Difference listings:
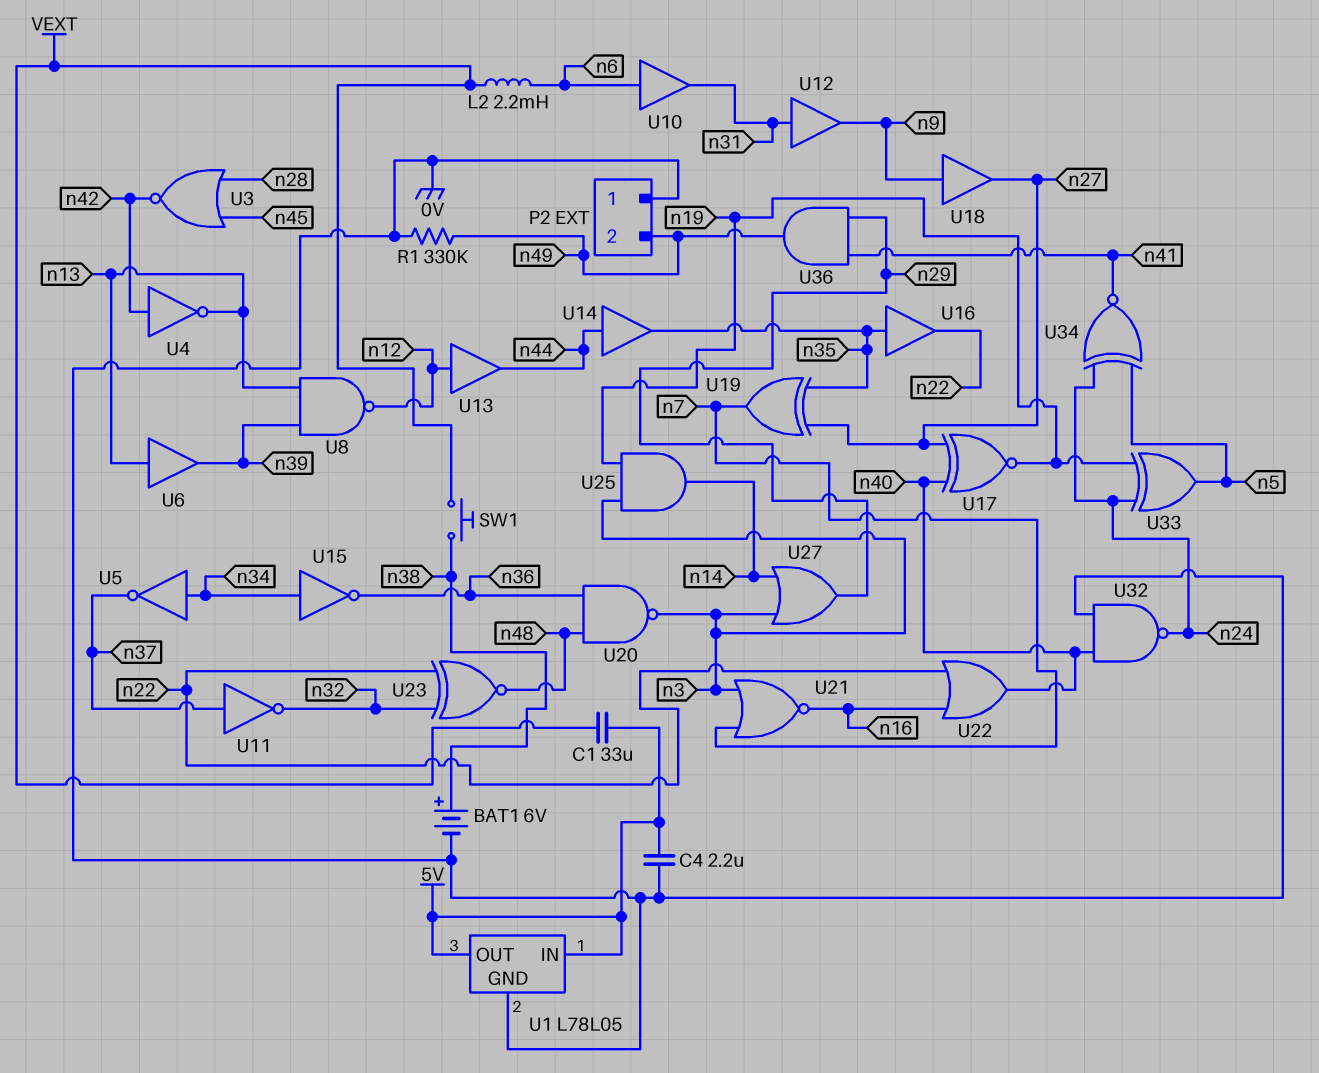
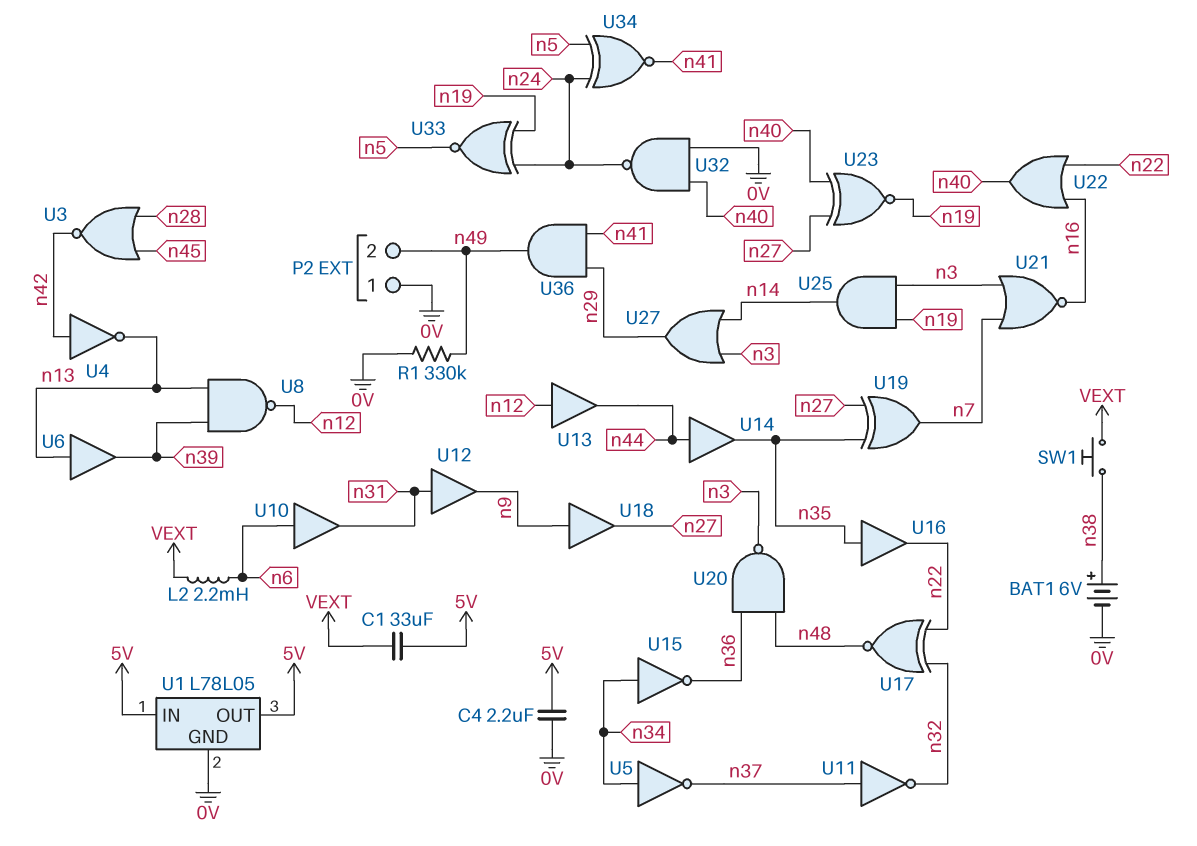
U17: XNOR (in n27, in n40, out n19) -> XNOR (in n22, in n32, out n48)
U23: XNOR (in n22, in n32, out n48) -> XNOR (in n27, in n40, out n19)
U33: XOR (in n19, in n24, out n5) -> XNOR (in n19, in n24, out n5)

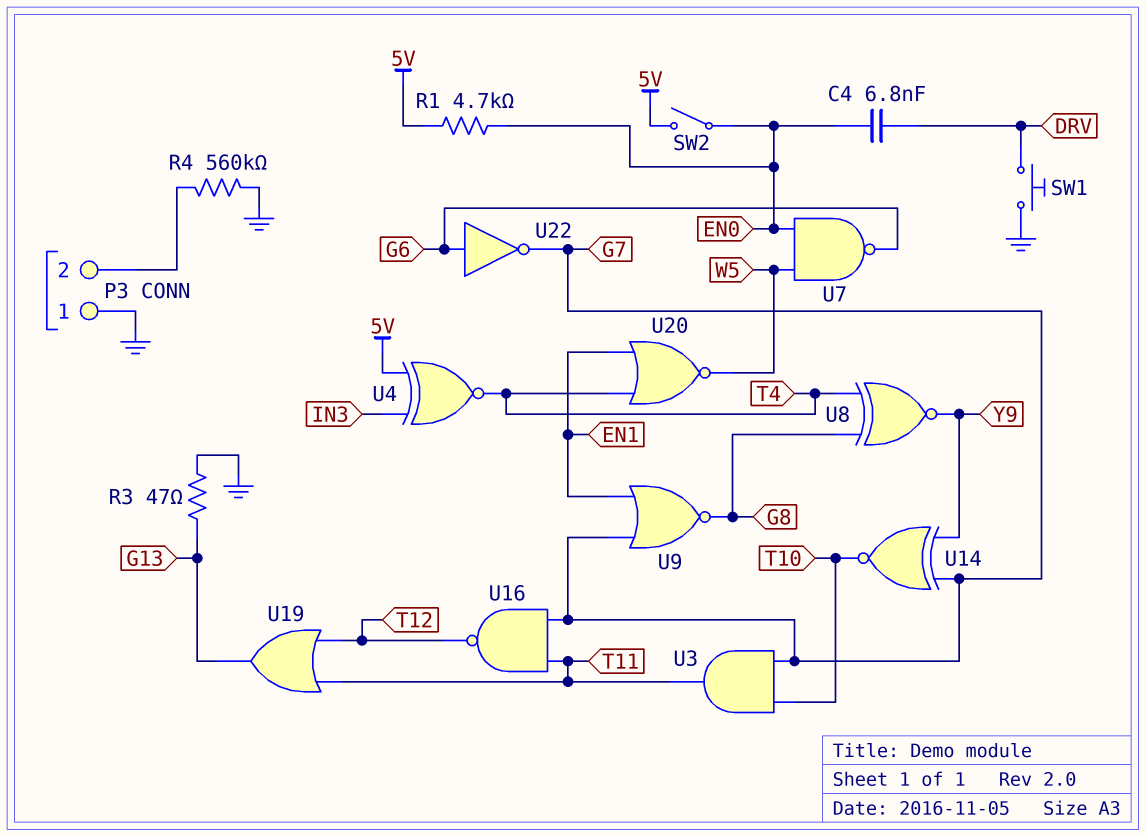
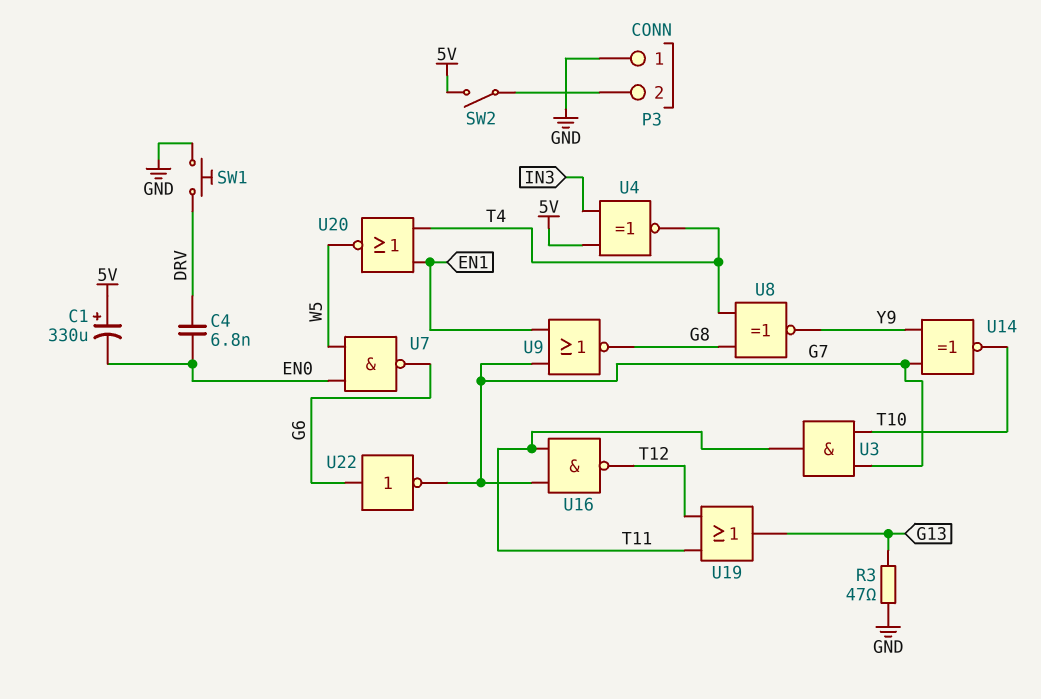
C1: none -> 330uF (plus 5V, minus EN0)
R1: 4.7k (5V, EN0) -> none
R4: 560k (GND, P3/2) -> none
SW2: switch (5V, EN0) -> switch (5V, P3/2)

Description of the task
Only the number is required: state how many lines of the entries hold the word "XNOR".

Exercise response
3